Word and element locating data
####
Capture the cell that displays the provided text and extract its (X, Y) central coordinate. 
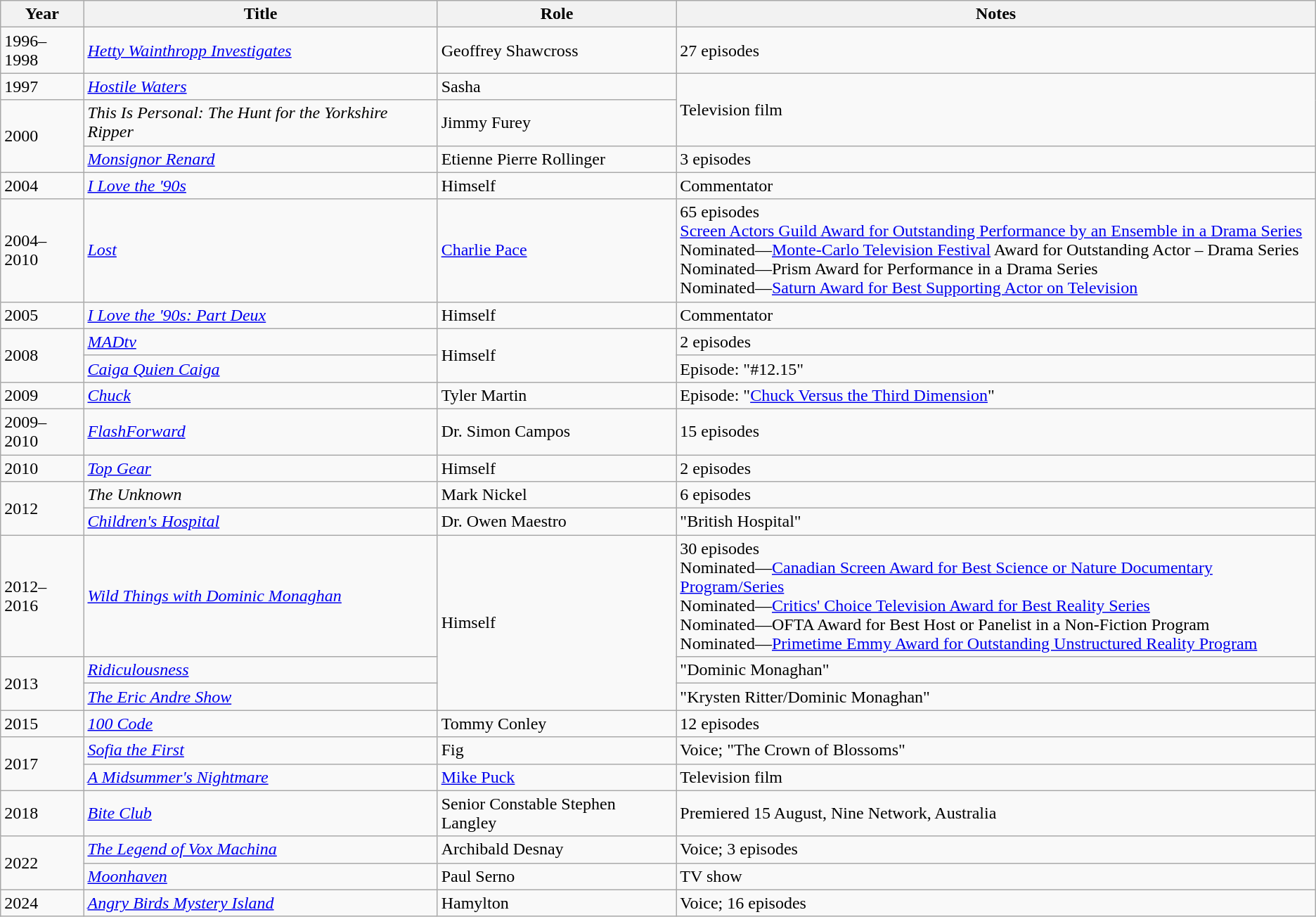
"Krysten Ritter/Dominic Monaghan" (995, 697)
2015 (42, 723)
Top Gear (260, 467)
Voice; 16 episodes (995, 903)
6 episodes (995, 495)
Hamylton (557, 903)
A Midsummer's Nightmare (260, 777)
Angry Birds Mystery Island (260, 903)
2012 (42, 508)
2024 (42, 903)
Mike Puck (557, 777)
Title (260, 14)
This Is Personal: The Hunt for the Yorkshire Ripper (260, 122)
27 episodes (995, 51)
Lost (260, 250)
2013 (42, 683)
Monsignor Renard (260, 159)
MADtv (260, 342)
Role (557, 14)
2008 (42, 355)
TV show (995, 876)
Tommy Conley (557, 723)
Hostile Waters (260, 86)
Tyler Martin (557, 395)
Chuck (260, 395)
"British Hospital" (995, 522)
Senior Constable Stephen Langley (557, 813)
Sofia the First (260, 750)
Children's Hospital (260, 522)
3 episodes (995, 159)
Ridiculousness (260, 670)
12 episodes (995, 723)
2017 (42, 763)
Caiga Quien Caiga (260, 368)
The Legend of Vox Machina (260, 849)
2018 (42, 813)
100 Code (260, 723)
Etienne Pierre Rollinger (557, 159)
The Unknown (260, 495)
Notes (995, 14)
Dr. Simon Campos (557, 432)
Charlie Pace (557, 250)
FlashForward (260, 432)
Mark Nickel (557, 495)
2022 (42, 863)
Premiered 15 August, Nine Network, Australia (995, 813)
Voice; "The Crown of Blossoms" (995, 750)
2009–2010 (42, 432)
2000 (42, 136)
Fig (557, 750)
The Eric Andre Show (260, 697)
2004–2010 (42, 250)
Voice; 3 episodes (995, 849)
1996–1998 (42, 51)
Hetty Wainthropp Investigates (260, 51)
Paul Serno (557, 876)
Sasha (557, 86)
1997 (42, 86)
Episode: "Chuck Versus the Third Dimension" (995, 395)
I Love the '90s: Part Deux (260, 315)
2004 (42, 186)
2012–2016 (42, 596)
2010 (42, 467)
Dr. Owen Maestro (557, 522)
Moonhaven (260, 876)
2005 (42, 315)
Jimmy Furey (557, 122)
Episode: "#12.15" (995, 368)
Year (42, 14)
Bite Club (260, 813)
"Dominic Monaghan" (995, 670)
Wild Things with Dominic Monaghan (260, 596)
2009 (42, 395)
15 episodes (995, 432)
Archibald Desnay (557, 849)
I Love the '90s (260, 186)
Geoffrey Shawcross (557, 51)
####
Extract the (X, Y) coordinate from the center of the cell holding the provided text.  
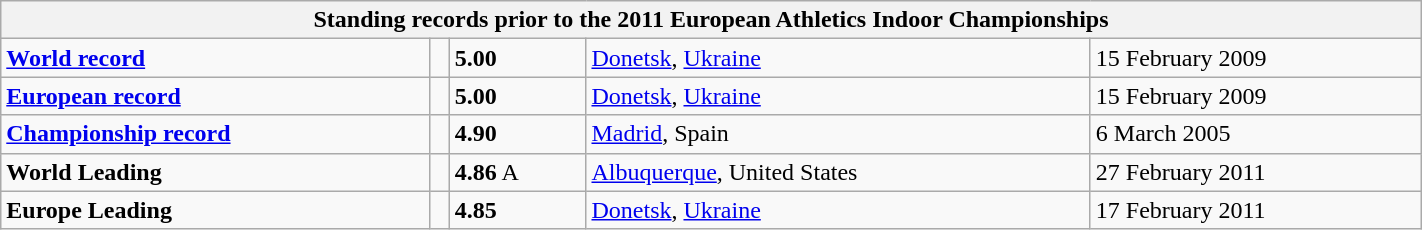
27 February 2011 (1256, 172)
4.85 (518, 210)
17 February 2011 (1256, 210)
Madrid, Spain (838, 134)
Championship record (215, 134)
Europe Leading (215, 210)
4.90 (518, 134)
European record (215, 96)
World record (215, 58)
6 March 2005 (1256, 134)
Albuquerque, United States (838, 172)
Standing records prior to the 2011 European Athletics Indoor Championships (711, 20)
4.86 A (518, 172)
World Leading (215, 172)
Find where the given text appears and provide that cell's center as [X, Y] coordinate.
####
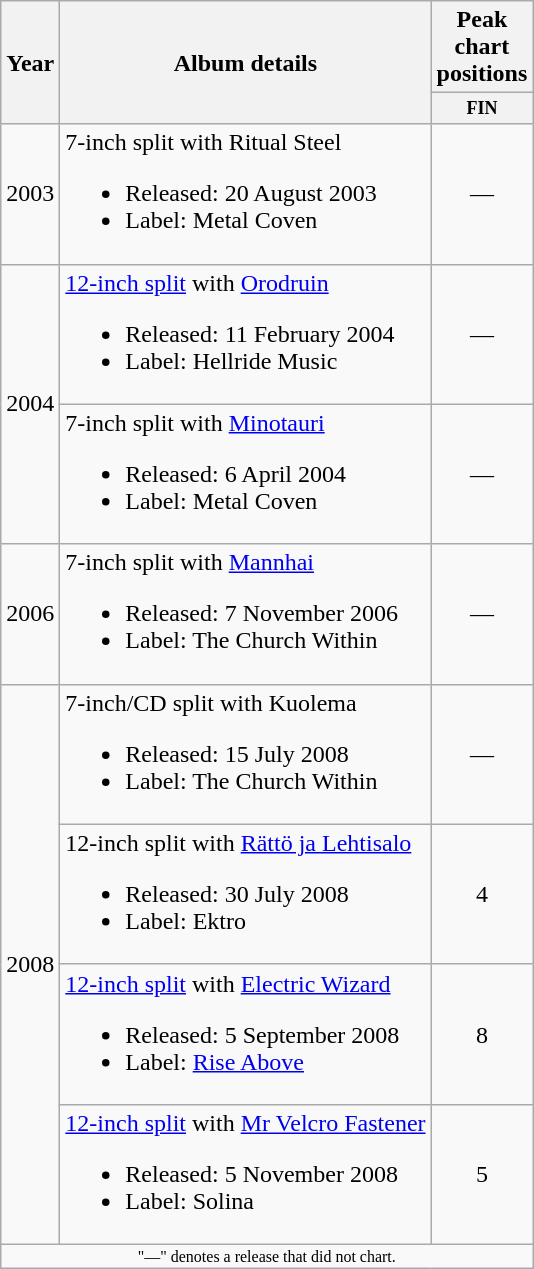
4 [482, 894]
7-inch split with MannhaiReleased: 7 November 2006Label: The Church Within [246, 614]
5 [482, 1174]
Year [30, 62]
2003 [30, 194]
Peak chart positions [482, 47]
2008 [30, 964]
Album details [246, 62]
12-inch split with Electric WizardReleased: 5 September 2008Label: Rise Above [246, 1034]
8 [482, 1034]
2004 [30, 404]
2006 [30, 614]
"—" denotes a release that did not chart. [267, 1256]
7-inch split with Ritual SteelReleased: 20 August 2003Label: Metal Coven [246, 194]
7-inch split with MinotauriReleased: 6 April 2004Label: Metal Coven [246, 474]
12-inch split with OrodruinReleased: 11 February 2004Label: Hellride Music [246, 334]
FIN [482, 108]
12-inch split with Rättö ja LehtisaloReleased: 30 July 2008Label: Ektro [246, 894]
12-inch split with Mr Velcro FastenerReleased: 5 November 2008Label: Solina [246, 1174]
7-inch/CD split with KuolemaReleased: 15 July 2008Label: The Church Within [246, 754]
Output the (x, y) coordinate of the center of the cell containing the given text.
####
- What you should do -
Express the records from the line containing "27 February 2011 (1256, 172)" down to the line containing "Find where the", both included, as a JSON list of strings with one string per line.

- The reply -
[
  "27 February 2011 (1256, 172)",
  "4.85 (518, 210)",
  "17 February 2011 (1256, 210)",
  "Madrid, Spain (838, 134)",
  "Championship record (215, 134)",
  "Europe Leading (215, 210)",
  "4.90 (518, 134)",
  "European record (215, 96)",
  "World record (215, 58)",
  "6 March 2005 (1256, 134)",
  "Albuquerque, United States (838, 172)",
  "Standing records prior to the 2011 European Athletics Indoor Championships (711, 20)",
  "4.86 A (518, 172)",
  "World Leading (215, 172)",
  "Find where the given text appears and provide that cell's center as [X, Y] coordinate."
]